▶ [Prompt] Can you copy every line of the listing below character for character, leaving the pictures out of your answer?

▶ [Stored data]
────

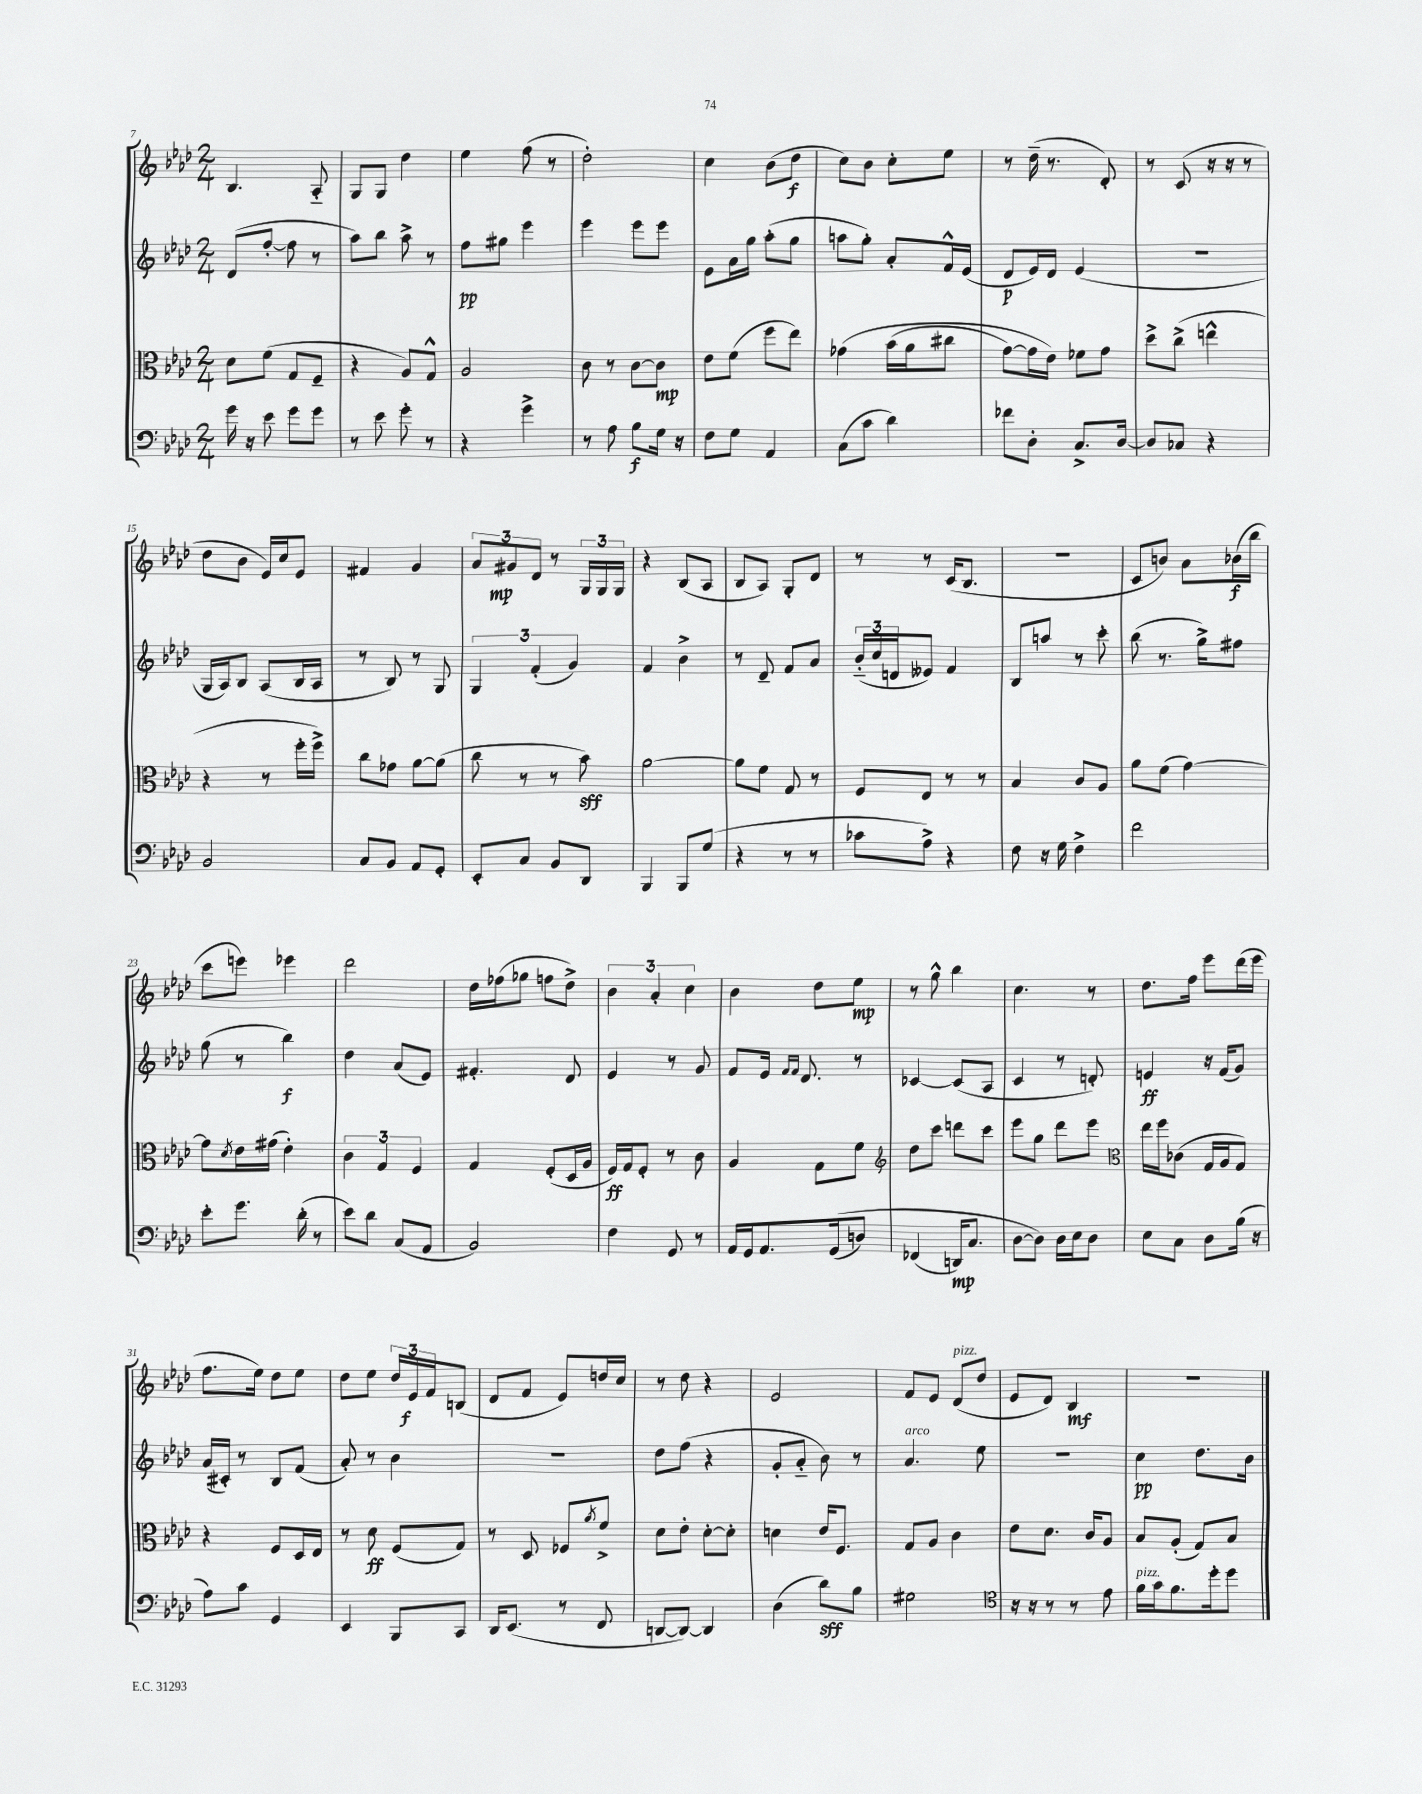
<<
\new StaffGroup <<
\new Staff = "s0" {
    \clef treble \key aes \major \numericTimeSignature \time 2/4
    bes4. aes8-_ |
    g8 g8 des''4 |
    ees''4 f''8( r8 |
    des''2-.) |
    c''4 bes'8( des''8\f |
    c''8) bes'8 c''8-. ees''8 |
    r8 des''16--( r8. des'8-.) |
    r8 c'8( r16 r16 r8 |
    des''8 bes'8 ees'16) c''16 ees'8 |
    fis'4 g'4 |
    \tuplet 3/2 { aes'8 gis'8\mp des'8 } r8 \tuplet 3/2 { g16 g16 g16 } |
    r4 bes8( aes8 |
    bes8 aes8) g8-. des'8 |
    r8 r8 c'16( bes8. |
    R2 |
    c'8 b'8) aes'8 bes'16\f( bes''16 |
    c'''8 e'''8) ees'''4 |
    des'''2 |
    des''16 fes''16( ges''8 f''8 des''8->) |
    \tuplet 3/2 { bes'4 aes'4-. c''4 } |
    bes'4 des''8 ees''8\mp |
    r8 g''8-^ bes''4 |
    c''4. r8 |
    des''8. f''16 ees'''8 des'''16( ees'''16 |
    f''8. ees''16) des''8 ees''8 |
    des''8 ees''8 \tuplet 3/2 { des''16 ees'16\f f'16 } b8( |
    des'8 f'8 ees'8) d''16 c''16 |
    r8 des''8 r4 |
    ees'2 |
    f'8 ees'8 des'8^\markup { \italic "pizz." }( des''8 |
    ees'8 des'8) bes4\mf |
    r2 \bar "|." |
}
\new Staff = "s1" {
    \clef treble \key aes \major \numericTimeSignature \time 2/4
    des'8( f''8~-. f''8 r8 |
    aes''8) bes''8 aes''8-> r8 |
    f''8\pp gis''8 ees'''4 |
    ees'''4 ees'''8 ees'''8 |
    ees'8 aes'16 g''16 aes''8-.( g''8 |
    a''8 g''8-.) aes'8-. f'16-^ ees'16( |
    des'8\p ees'16) des'16 ees'4( |
    r2 |
    g16 aes16) bes8 aes8( bes16 aes16 |
    r8 bes8) r8 g8 |
    \tuplet 3/2 { g4 f'4-.( g'4) } |
    f'4 bes'4-> |
    r8 des'8-- f'8 aes'8 |
    \tuplet 3/2 { bes'16-_( c''16 d'16 } eeses'8) f'4 |
    bes8 a''8 r8 c'''8-. |
    bes''8( r8. g''16->) fis''8 |
    g''8( r8 bes''4\f) |
    des''4 aes'8( ees'8) |
    fis'4.-. des'8 |
    ees'4 r8 g'8 |
    f'8 ees'16 \grace { f'16 f'16 } des'8. r8 |
    ces'4~ ces'8( aes8 |
    c'4 r8 d'8-.) |
    e'4\ff r16 f'16( g'8) |
    aes'16( cis'16-.) r8 bes8 f'8( |
    aes'8-.) r8 bes'4 |
    R2 |
    des''8 f''8( r4 |
    g'8-. aes'8-_ bes'8) r8 |
    aes'4.^\markup { \italic "arco" } ees''8 |
    R2 |
    c''4\pp des''8. bes'16 \bar "|." |
}
\new Staff = "s2" {
    \clef alto \key aes \major \numericTimeSignature \time 2/4
    des'8 f'8( g8 f8-- |
    r4 aes8) g8-^ |
    aes2 |
    c'8 r8 c'8~ c'8\mp |
    ees'8 f'8( f''8 ees''8) |
    ges'4\( bes'16( aes'16 cis''8 |
    g'8~) g'16 ees'16\) fes'8 g'8 |
    des''8-> c''8->( e''4-^ |
    r4 r8 f''16-. f''16->) |
    c''8 ges'8 aes'8~ aes'8( |
    c''8 r8 r8 bes'8\sff) |
    aes'2~ |
    aes'8 f'8 g8 r8 |
    f8 ees8 r8 r8 |
    bes4 c'8 aes8 |
    aes'8 f'8( g'4~) |
    g'8 \acciaccatura { des'8 } ees'16 gis'16( ees'4-.) |
    \tuplet 3/2 { c'4 g4 f4 } |
    g4 f8-.( des16 aes16 |
    f16\ff) g16 f8-. r8 c'8 |
    aes4 g8 f'8 |
    \clef treble des''8 c'''8 d'''8 c'''8 |
    ees'''8 g''8 des'''8 ees'''8 |
    \clef alto ees''16 f''16 ces'8( g16 aes16 g8) |
    r4 f8 des16 ees16 |
    r8 des'8\ff f8( g8) |
    r8 des8 fes8 \acciaccatura { aes'8 } f'8-> |
    des'8 ees'8-. des'8~-. des'8-. |
    d'4 ees'16 f8. |
    g8 aes8 c'4 |
    ees'8 des'8. c'16 aes8 |
    bes8 aes8-.( g8) bes8 \bar "|." |
}
\new Staff = "s3" {
    \clef bass \key aes \major \numericTimeSignature \time 2/4
    g'16 r16 ees'8 g'8 g'8 |
    r8 ees'8 g'8-. r8 |
    r4 g'4-> |
    r8 aes8 bes8\f g16 r16 |
    f8 g8 aes,4 |
    c8( c'8 des'4) |
    fes'8 des8-. c8.-> des16~ |
    des8 ces8 r4 |
    bes,2 |
    c8 bes,8 aes,8 g,8-. |
    ees,8-. c8 bes,8 des,8 |
    bes,,4 bes,,8 g8( |
    r4 r8 r8 |
    ces'8 aes8->) r4 |
    f8 r16 g16 f4-> |
    f'2 |
    ees'8-. g'8. des'16-.( r8 |
    ees'8) des'8 c8( aes,8 |
    bes,2) |
    f4 g,8 r8 |
    aes,16 g,16 aes,8. g,16(\( d8) |
    fes,4( d,16\mp) c8. |
    des8~ des8\) des16 ees16 des8 |
    ees8 c8 des8 bes16( r16 |
    aes8) c'8 g,4 |
    ees,4 bes,,8 c,8 |
    des,16 ees,8.( r8 f,8 |
    d,8~ d,8~) d,4 |
    des4( des'8\sff) bes8 |
    gis2 |
    \clef tenor r16 r16 r8 r8 ees'8 |
    f'16^\markup { \italic "pizz." } g'16 f'8. des''16-. des''8 \bar "|." |
}
>>
>>
\layout { \context { \Score currentBarNumber = #7 } }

────

▶ [Problem solution]
<<
\new StaffGroup <<
\new Staff = "s0" {
    \clef treble \key aes \major \numericTimeSignature \time 2/4
    bes4. aes8-_ |
    g8 g8 des''4 |
    ees''4 f''8( r8 |
    des''2-.) |
    c''4 bes'8( des''8\f |
    c''8) bes'8 c''8-. ees''8 |
    r8 des''16--( r8. des'8-.) |
    r8 c'8( r16 r16 r8 |
    des''8 bes'8 ees'16) c''16 ees'8 |
    fis'4 g'4 |
    \tuplet 3/2 { aes'8 gis'8\mp des'8 } r8 \tuplet 3/2 { g16 g16 g16 } |
    r4 bes8( aes8 |
    bes8 aes8) g8-. des'8 |
    r8 r8 c'16( bes8. |
    R2 |
    c'8 b'8) aes'8 bes'16\f( bes''16 |
    c'''8 e'''8) ees'''4 |
    des'''2 |
    des''16 fes''16( ges''8 f''8 des''8->) |
    \tuplet 3/2 { bes'4 aes'4-. c''4 } |
    bes'4 des''8 ees''8\mp |
    r8 g''8-^ bes''4 |
    c''4. r8 |
    des''8. f''16 ees'''8 des'''16( ees'''16 |
    f''8. ees''16) des''8 ees''8 |
    des''8 ees''8 \tuplet 3/2 { des''16 ees'16\f f'16 } b8( |
    des'8 f'8 ees'8) d''16 c''16 |
    r8 des''8 r4 |
    ees'2 |
    f'8 ees'8 des'8^\markup { \italic "pizz." }( des''8 |
    ees'8 des'8) bes4\mf |
    r2 \bar "|." |
}
\new Staff = "s1" {
    \clef treble \key aes \major \numericTimeSignature \time 2/4
    des'8( f''8~-. f''8 r8 |
    aes''8) bes''8 aes''8-> r8 |
    f''8\pp gis''8 ees'''4 |
    ees'''4 ees'''8 ees'''8 |
    ees'8 aes'16 g''16 aes''8-.( g''8 |
    a''8 g''8-.) aes'8-. f'16-^ ees'16( |
    des'8\p ees'16) des'16 ees'4( |
    r2 |
    g16 aes16) bes8 aes8( bes16 aes16 |
    r8 bes8) r8 g8 |
    \tuplet 3/2 { g4 f'4-.( g'4) } |
    f'4 bes'4-> |
    r8 des'8-- f'8 aes'8 |
    \tuplet 3/2 { bes'16-_( c''16 d'16 } eeses'8) f'4 |
    bes8 a''8 r8 c'''8-. |
    bes''8( r8. g''16->) fis''8 |
    g''8( r8 bes''4\f) |
    des''4 aes'8( ees'8) |
    fis'4.-. des'8 |
    ees'4 r8 g'8 |
    f'8 ees'16 \grace { f'16 f'16 } des'8. r8 |
    ces'4~ ces'8( aes8 |
    c'4 r8 d'8-.) |
    e'4\ff r16 f'16( g'8) |
    aes'16( cis'16-.) r8 bes8 f'8( |
    aes'8-.) r8 bes'4 |
    R2 |
    des''8 f''8( r4 |
    g'8-. aes'8-_ bes'8) r8 |
    aes'4.^\markup { \italic "arco" } ees''8 |
    R2 |
    c''4\pp des''8. bes'16 \bar "|." |
}
\new Staff = "s2" {
    \clef alto \key aes \major \numericTimeSignature \time 2/4
    des'8 f'8( g8 f8-- |
    r4 aes8) g8-^ |
    aes2 |
    c'8 r8 c'8~ c'8\mp |
    ees'8 f'8( f''8 ees''8) |
    ges'4\( bes'16( aes'16 cis''8 |
    g'8~) g'16 ees'16\) fes'8 g'8 |
    des''8-> c''8->( e''4-^ |
    r4 r8 f''16-. f''16->) |
    c''8 ges'8 aes'8~ aes'8( |
    c''8 r8 r8 bes'8\sff) |
    aes'2~ |
    aes'8 f'8 g8 r8 |
    f8 ees8 r8 r8 |
    bes4 c'8 aes8 |
    aes'8 f'8( g'4~) |
    g'8 \acciaccatura { des'8 } ees'16 gis'16( ees'4-.) |
    \tuplet 3/2 { c'4 g4 f4 } |
    g4 f8-.( des16 aes16 |
    f16\ff) g16 f8-. r8 c'8 |
    aes4 g8 f'8 |
    \clef treble des''8 c'''8 d'''8 c'''8 |
    ees'''8 g''8 des'''8 ees'''8 |
    \clef alto ees''16 f''16 ces'8( g16 aes16 g8) |
    r4 f8 des16 ees16 |
    r8 des'8\ff f8( g8) |
    r8 des8 fes8 \acciaccatura { aes'8 } f'8-> |
    des'8 ees'8-. des'8~-. des'8-. |
    d'4 ees'16 f8. |
    g8 aes8 c'4 |
    ees'8 des'8. c'16 aes8 |
    bes8 aes8-.( g8) bes8 \bar "|." |
}
\new Staff = "s3" {
    \clef bass \key aes \major \numericTimeSignature \time 2/4
    g'16 r16 ees'8 g'8 g'8 |
    r8 ees'8 g'8-. r8 |
    r4 g'4-> |
    r8 aes8 bes8\f g16 r16 |
    f8 g8 aes,4 |
    c8( c'8 des'4) |
    fes'8 des8-. c8.-> des16~ |
    des8 ces8 r4 |
    bes,2 |
    c8 bes,8 aes,8 g,8-. |
    ees,8-. c8 bes,8 des,8 |
    bes,,4 bes,,8 g8( |
    r4 r8 r8 |
    ces'8 aes8->) r4 |
    f8 r16 g16 f4-> |
    f'2 |
    ees'8-. g'8. des'16-.( r8 |
    ees'8) des'8 c8( aes,8 |
    bes,2) |
    f4 g,8 r8 |
    aes,16 g,16 aes,8. g,16(\( d8) |
    fes,4( d,16\mp) c8. |
    des8~ des8\) des16 ees16 des8 |
    ees8 c8 des8 bes16( r16 |
    aes8) c'8 g,4 |
    ees,4 bes,,8 c,8 |
    des,16 ees,8.( r8 f,8 |
    d,8~ d,8~) d,4 |
    des4( des'8\sff) bes8 |
    gis2 |
    \clef tenor r16 r16 r8 r8 ees'8 |
    f'16^\markup { \italic "pizz." } g'16 f'8. des''16-. des''8 \bar "|." |
}
>>
>>
\layout { \context { \Score currentBarNumber = #7 } }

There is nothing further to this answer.